=== Input data ===

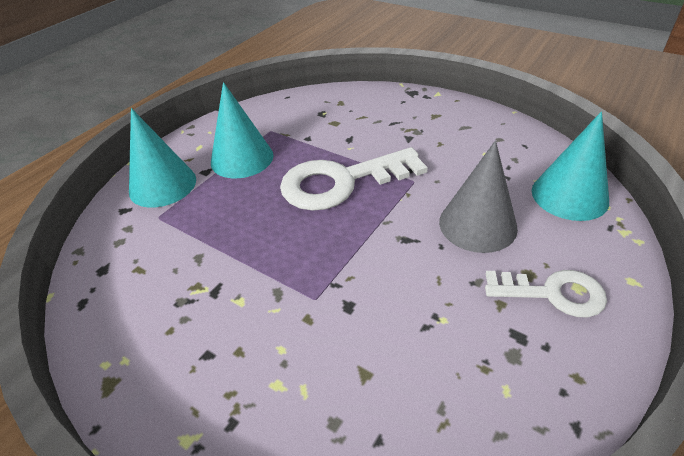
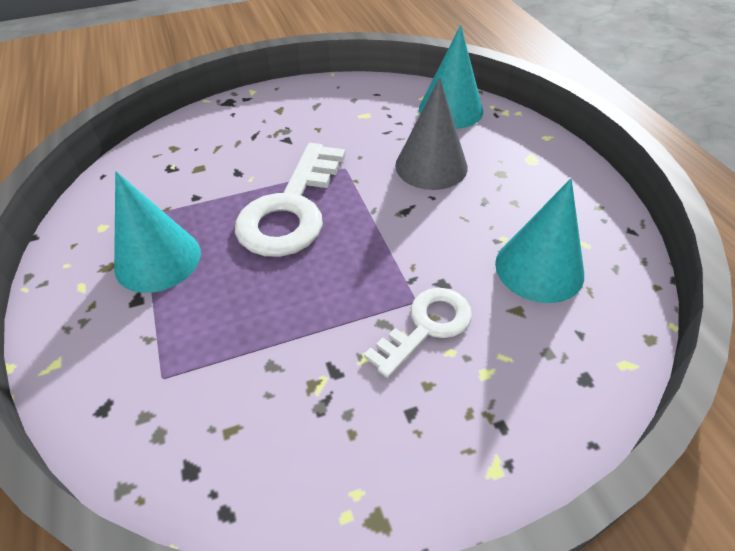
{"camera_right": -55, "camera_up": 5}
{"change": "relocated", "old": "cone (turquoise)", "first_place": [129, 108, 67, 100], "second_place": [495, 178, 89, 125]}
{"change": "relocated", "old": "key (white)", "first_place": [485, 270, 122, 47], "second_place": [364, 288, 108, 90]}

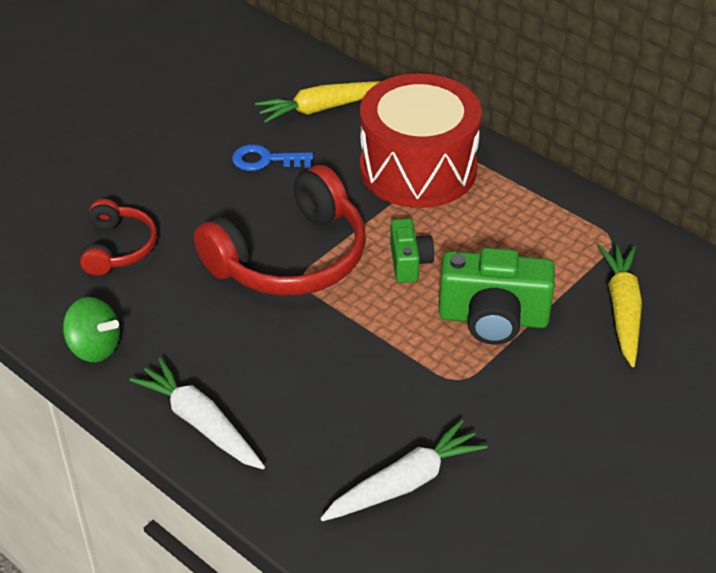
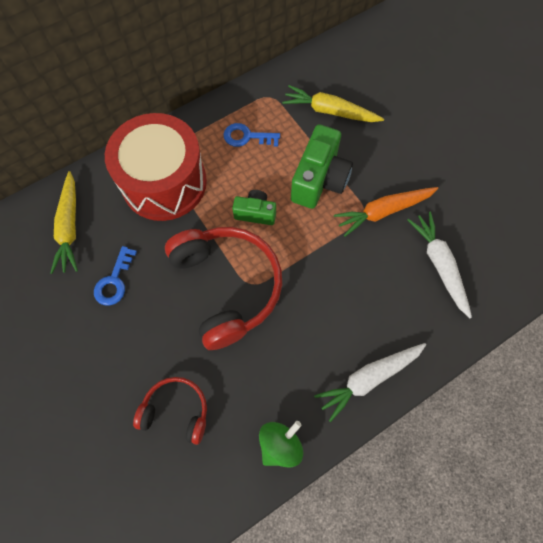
{"camera_right": -75, "camera_up": 25}
{"change": "appeared", "new": "key (blue)", "second_place": [223, 123, 57, 24]}
{"change": "appeared", "new": "carrot (orange)", "second_place": [334, 187, 104, 50]}

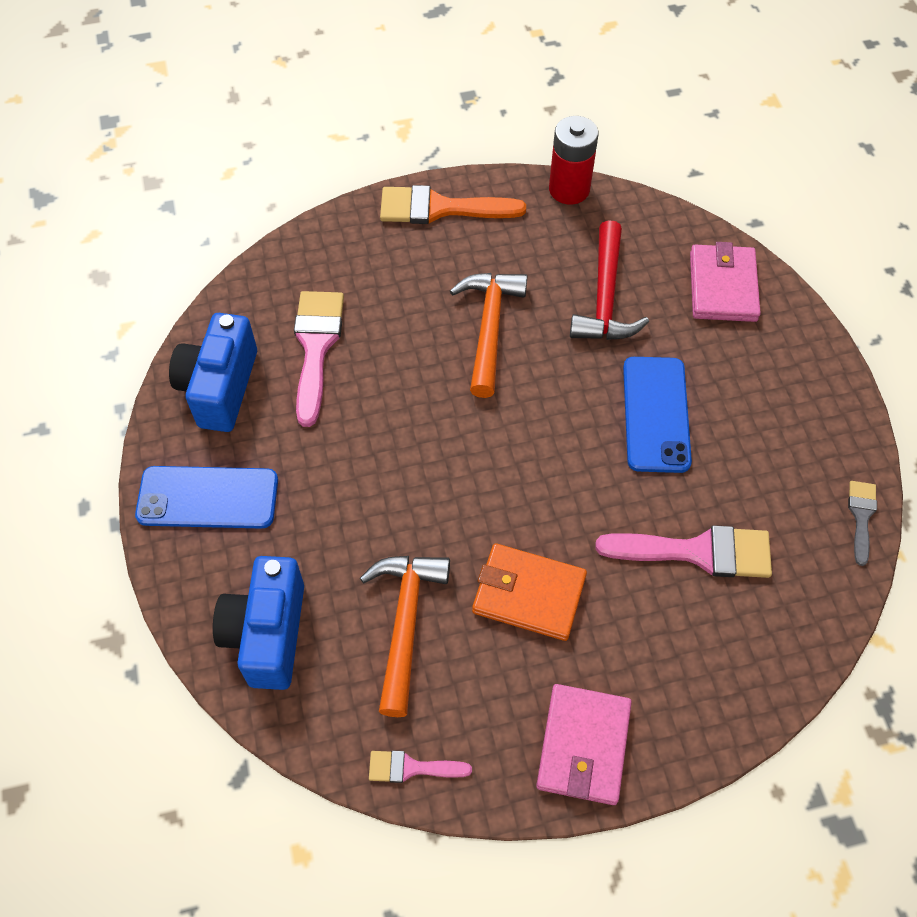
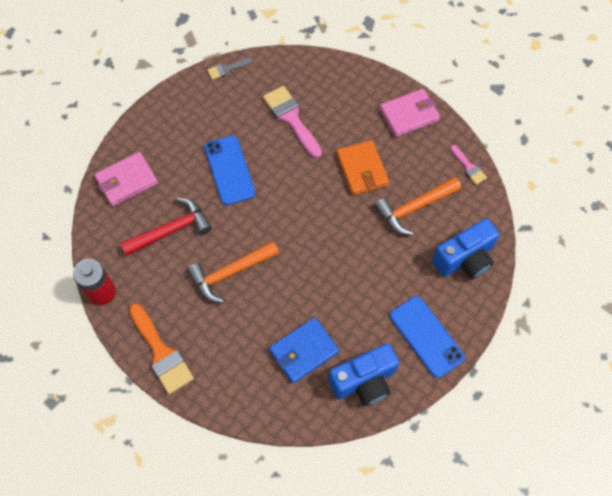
{"camera_right": -125, "camera_up": 5}
{"change": "exchanged", "old": "brush (pink)", "new": "wallet (blue)", "first_place": [294, 291, 50, 136], "second_place": [269, 317, 70, 66]}
{"change": "spun", "old": "phone (blue)", "first_place": [623, 357, 69, 116], "second_place": [204, 135, 52, 70], "degrees": -75}

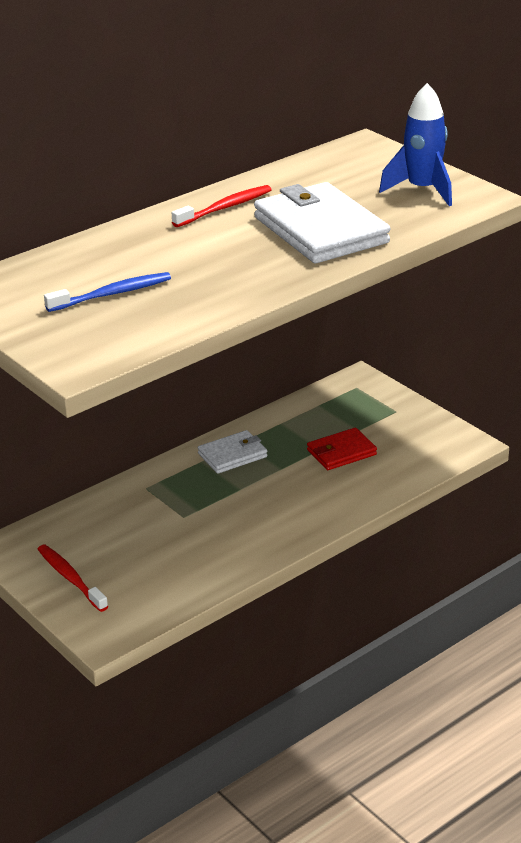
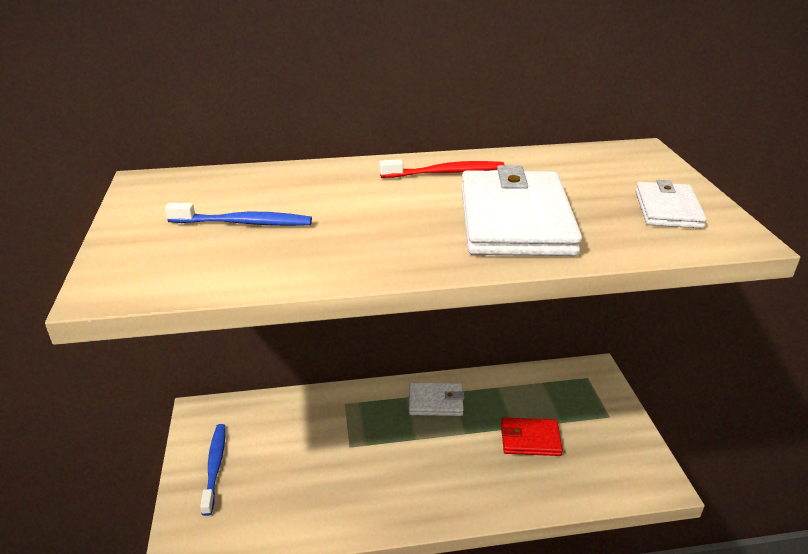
{"camera_right": 30, "camera_up": 0}
{"change": "colour", "old": "toothbrush (red)", "new": "toothbrush (blue)", "first_place": [38, 544, 70, 68], "second_place": [200, 424, 25, 92]}
{"change": "exchanged", "old": "rocket (blue)", "new": "wallet (white)", "first_place": [379, 83, 73, 123], "second_place": [635, 180, 72, 48]}

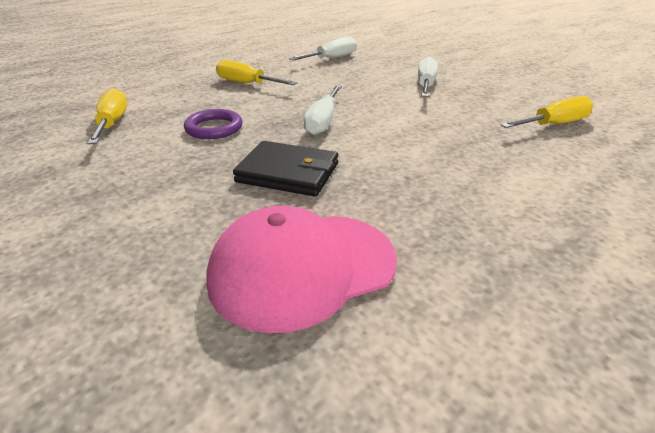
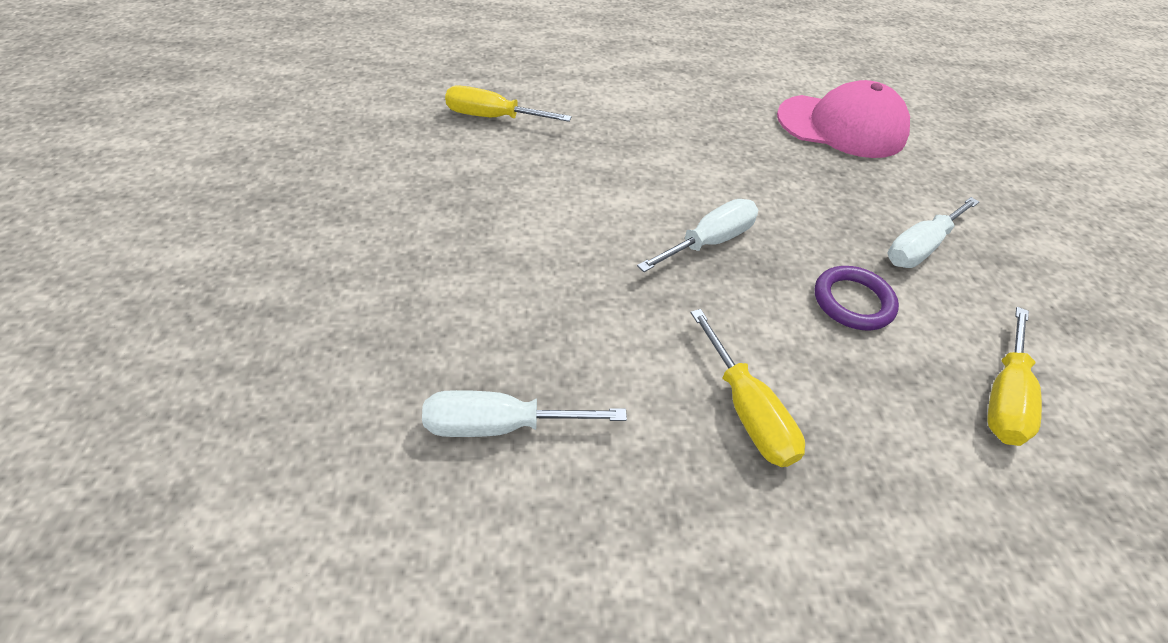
{"camera_right": -145, "camera_up": 15}
{"change": "missing", "old": "wallet (black)", "first_place": [233, 141, 105, 56]}
{"change": "relocated", "old": "screwdriver (white)", "first_place": [418, 57, 20, 40], "second_place": [887, 197, 92, 71]}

===

_Task objective_. Each entry is to be output exactly, and no picture is to appear.

_Exercise answer_.
{"camera_right": -55, "camera_up": 5}
{"change": "relocated", "old": "cone (turquoise)", "first_place": [129, 108, 67, 100], "second_place": [495, 178, 89, 125]}
{"change": "relocated", "old": "key (white)", "first_place": [485, 270, 122, 47], "second_place": [364, 288, 108, 90]}

{"camera_right": -75, "camera_up": 25}
{"change": "appeared", "new": "key (blue)", "second_place": [223, 123, 57, 24]}
{"change": "appeared", "new": "carrot (orange)", "second_place": [334, 187, 104, 50]}

{"camera_right": -125, "camera_up": 5}
{"change": "exchanged", "old": "brush (pink)", "new": "wallet (blue)", "first_place": [294, 291, 50, 136], "second_place": [269, 317, 70, 66]}
{"change": "spun", "old": "phone (blue)", "first_place": [623, 357, 69, 116], "second_place": [204, 135, 52, 70], "degrees": -75}

{"camera_right": 30, "camera_up": 0}
{"change": "colour", "old": "toothbrush (red)", "new": "toothbrush (blue)", "first_place": [38, 544, 70, 68], "second_place": [200, 424, 25, 92]}
{"change": "exchanged", "old": "rocket (blue)", "new": "wallet (white)", "first_place": [379, 83, 73, 123], "second_place": [635, 180, 72, 48]}

{"camera_right": -145, "camera_up": 15}
{"change": "missing", "old": "wallet (black)", "first_place": [233, 141, 105, 56]}
{"change": "relocated", "old": "screwdriver (white)", "first_place": [418, 57, 20, 40], "second_place": [887, 197, 92, 71]}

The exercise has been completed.